**** Material for this exercise

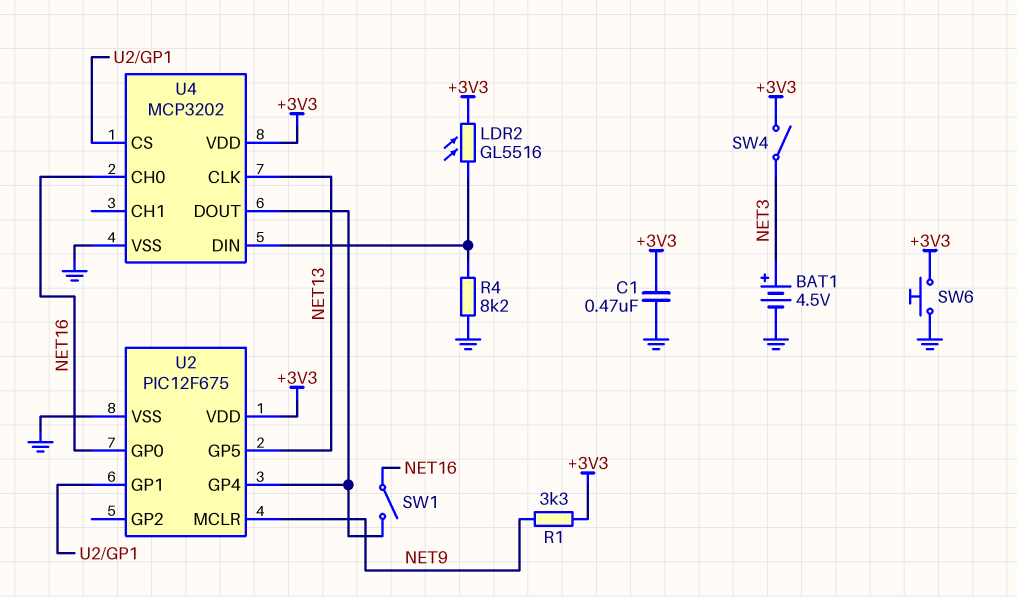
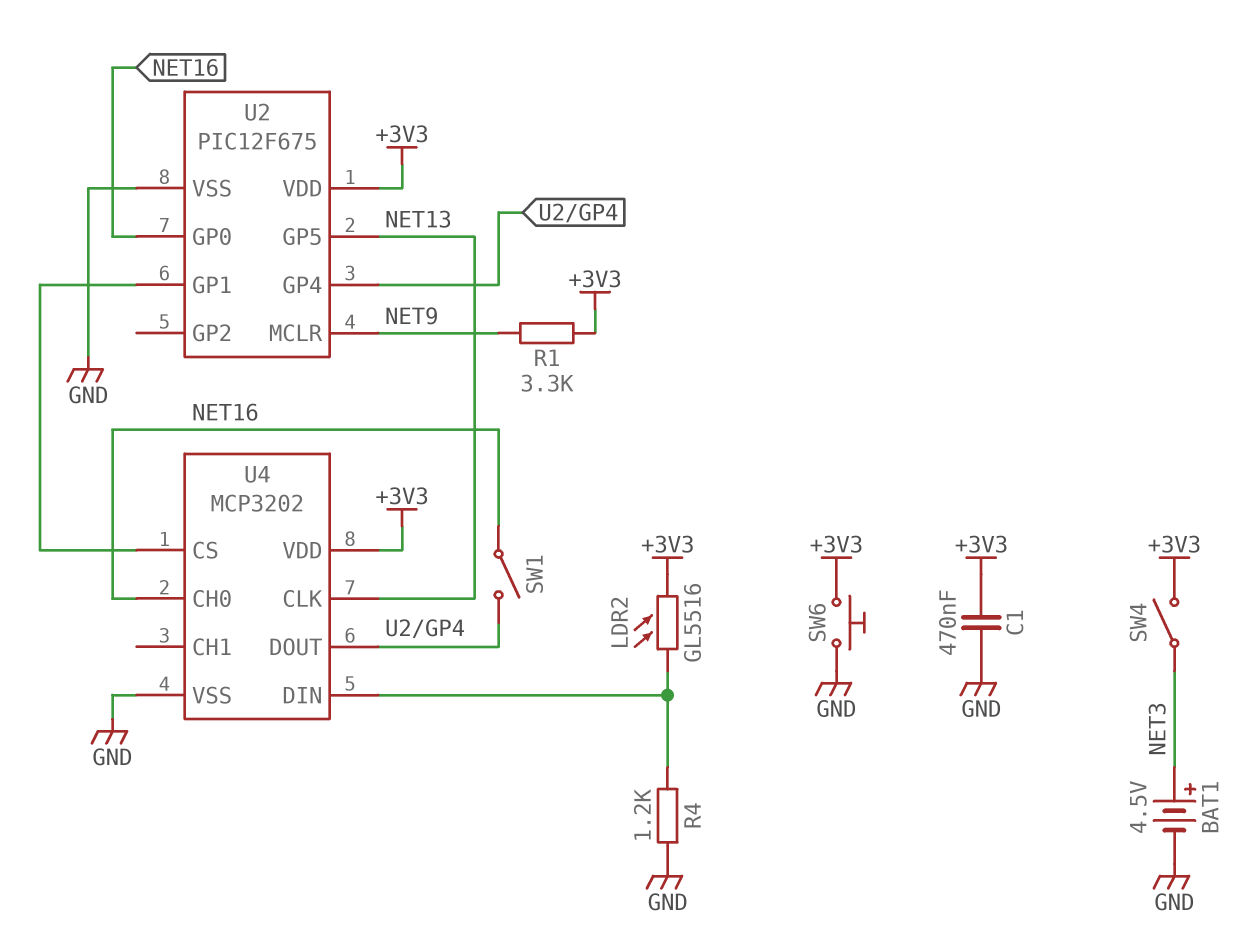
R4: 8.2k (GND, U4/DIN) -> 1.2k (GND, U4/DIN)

********
**** Material for this exercise

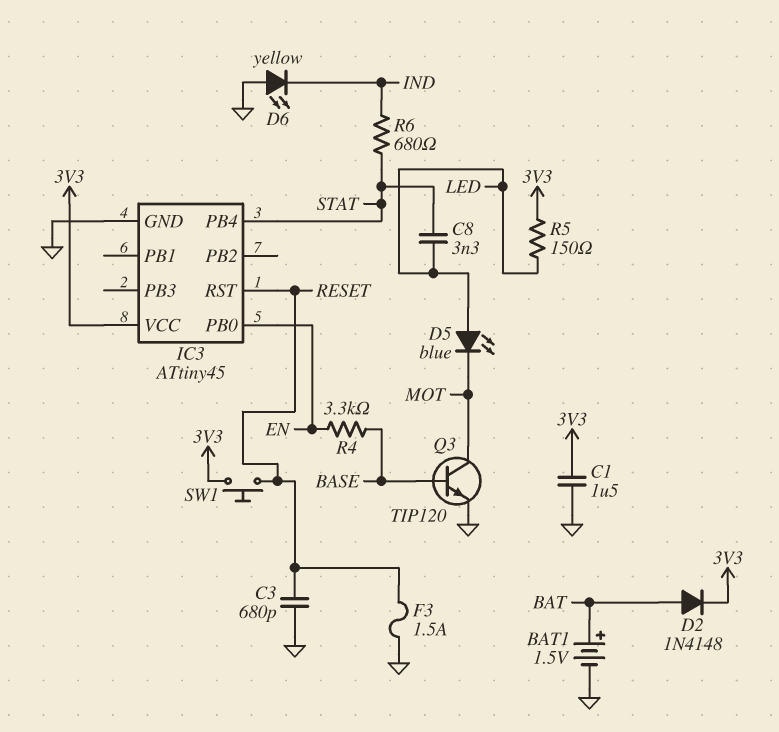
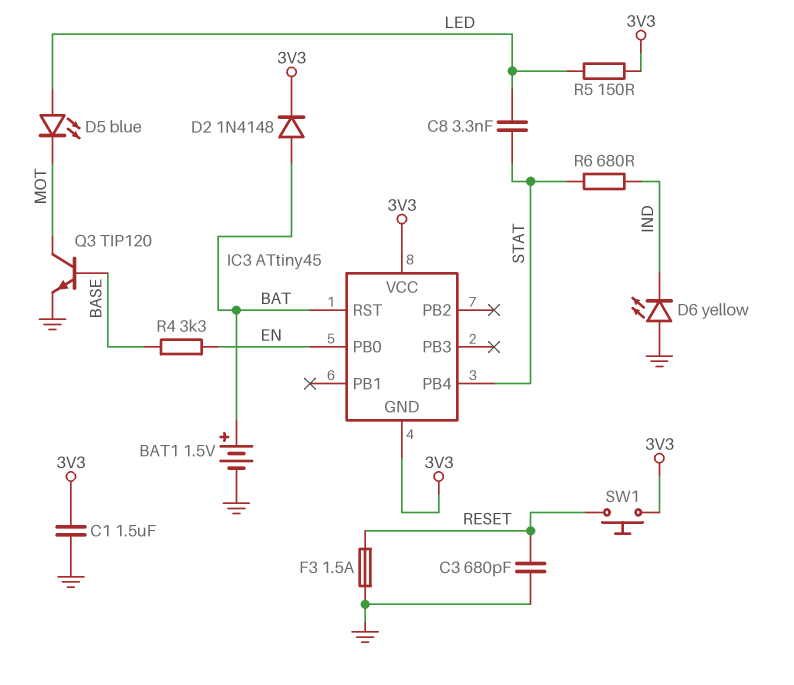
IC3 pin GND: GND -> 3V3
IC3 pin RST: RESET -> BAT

********
**** Material for this exercise

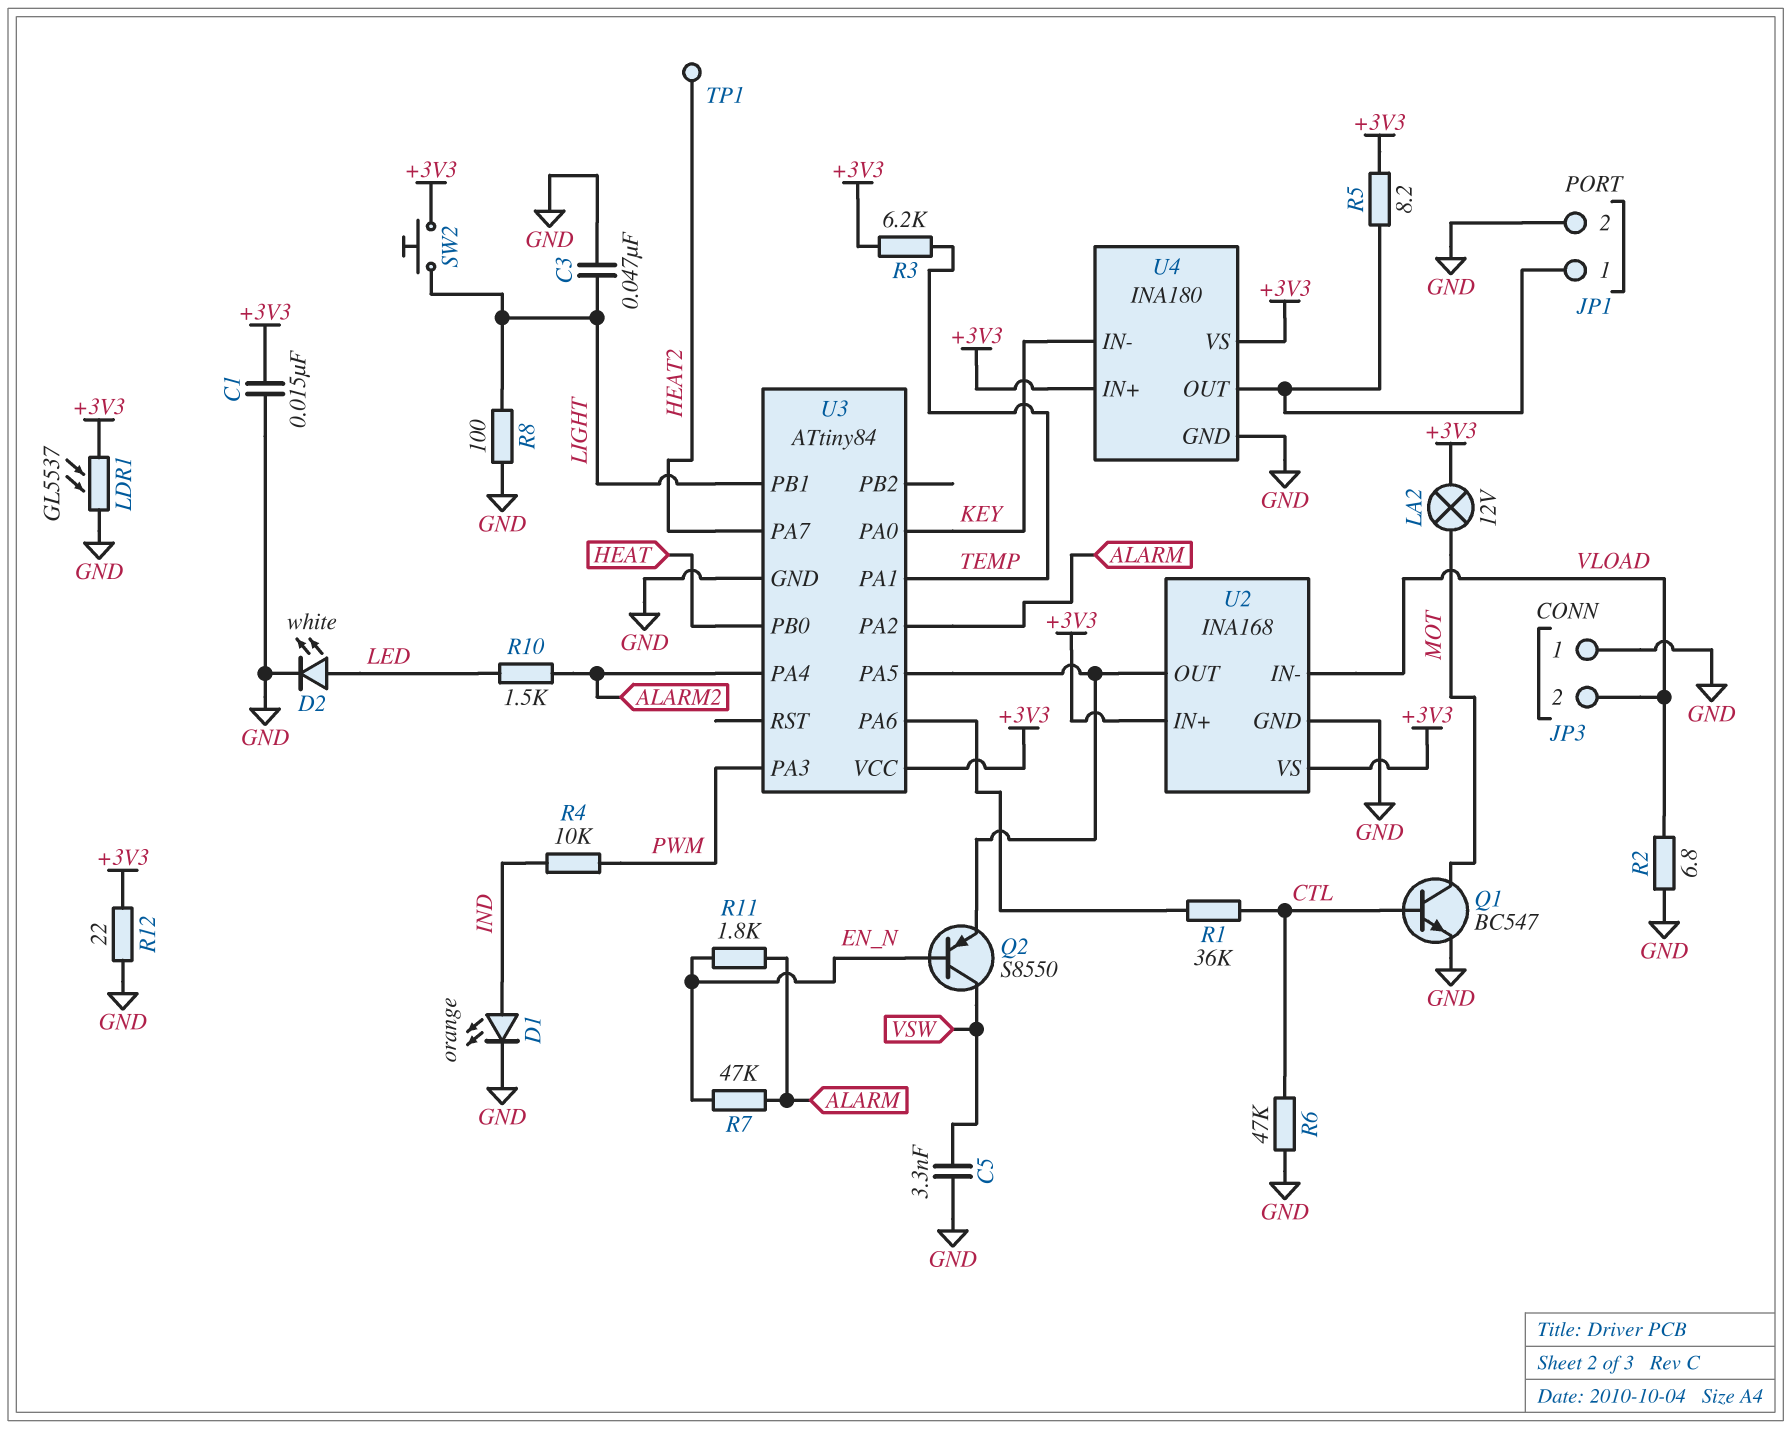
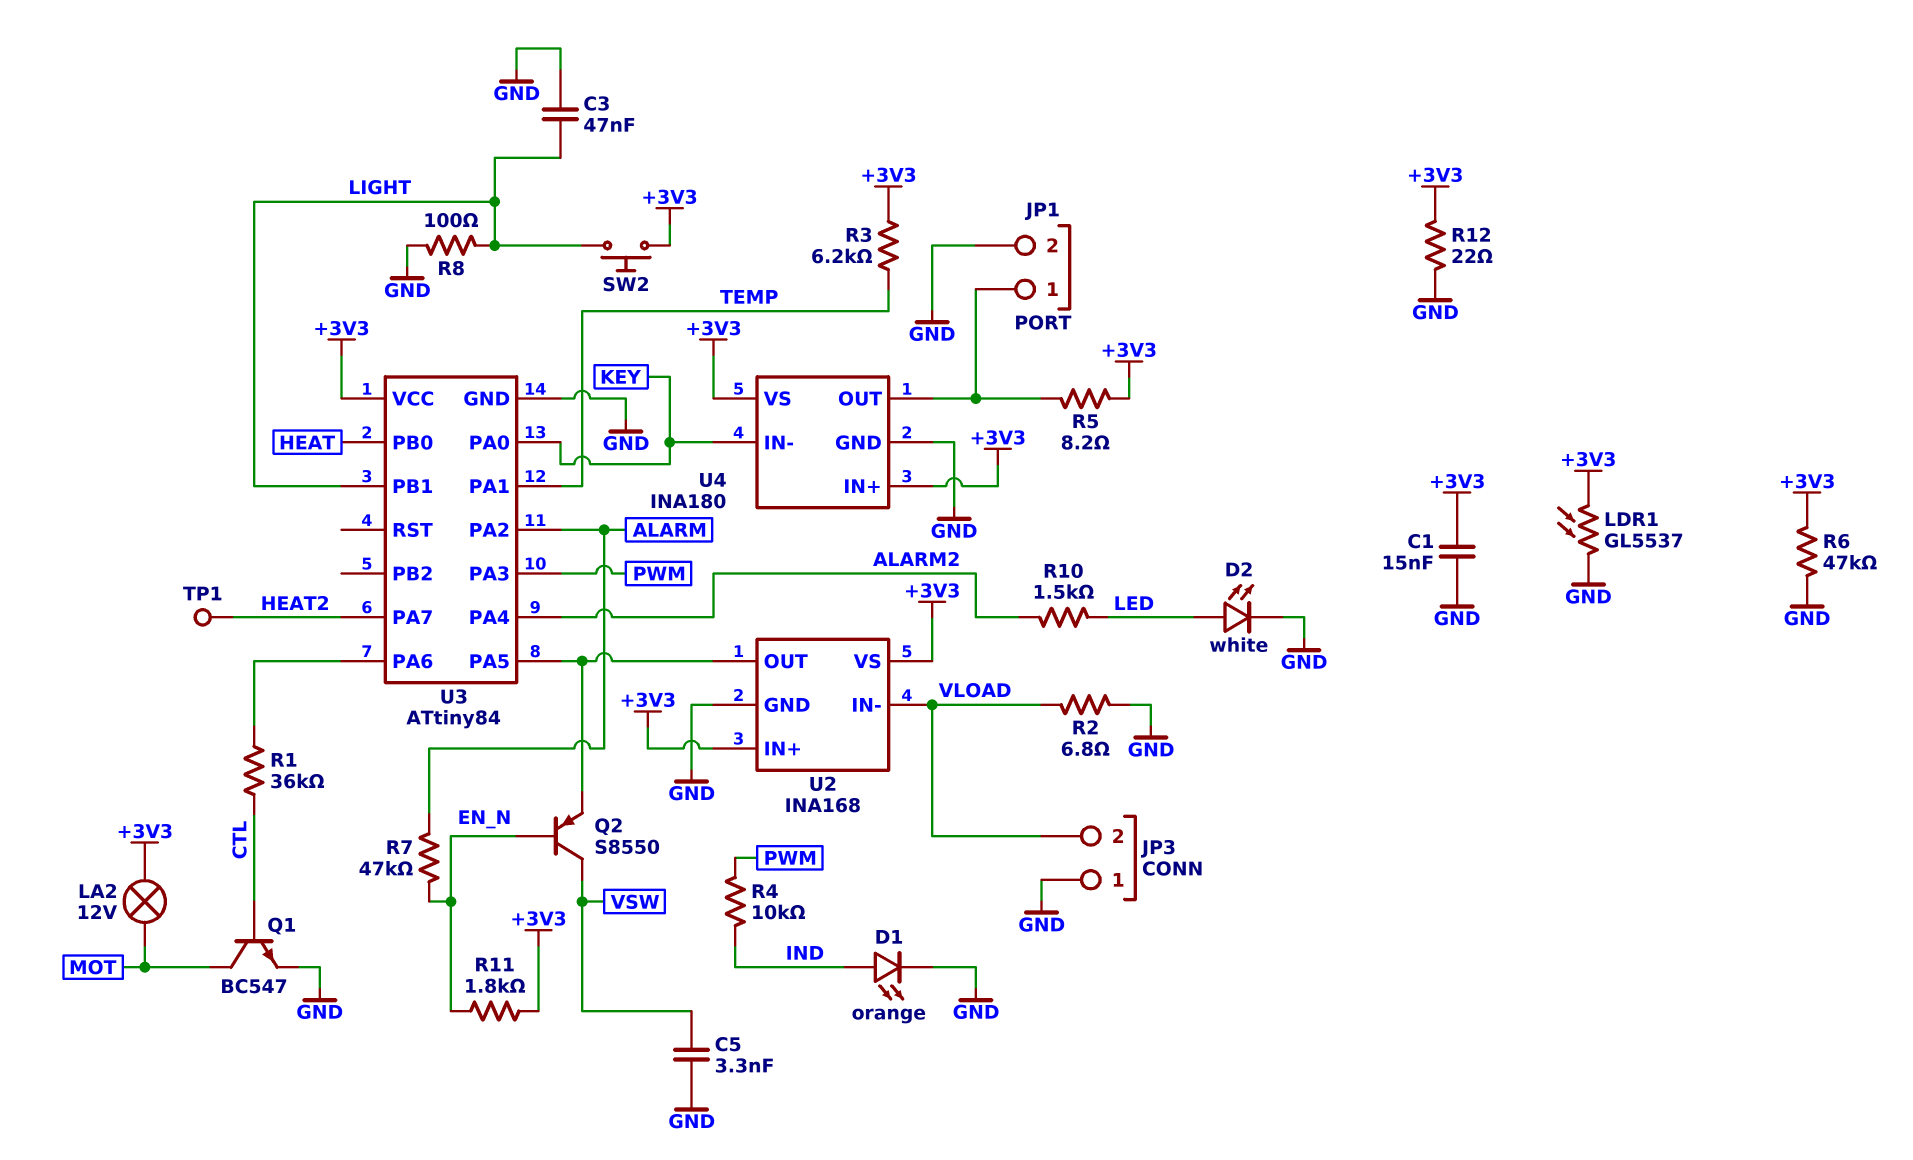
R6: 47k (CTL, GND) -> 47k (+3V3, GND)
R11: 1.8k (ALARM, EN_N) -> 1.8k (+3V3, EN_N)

********

**Work instruction**
Which lines above run from the one containing "R6: 47k (CTL, GND) -> 47k (+3V3, GND)" down to the one containing "R11: 1.8k (ALARM, EN_N) -> 1.8k (+3V3, EN_N)"? Repeat exactly those, both ends included, and nothing else.

**Result**
R6: 47k (CTL, GND) -> 47k (+3V3, GND)
R11: 1.8k (ALARM, EN_N) -> 1.8k (+3V3, EN_N)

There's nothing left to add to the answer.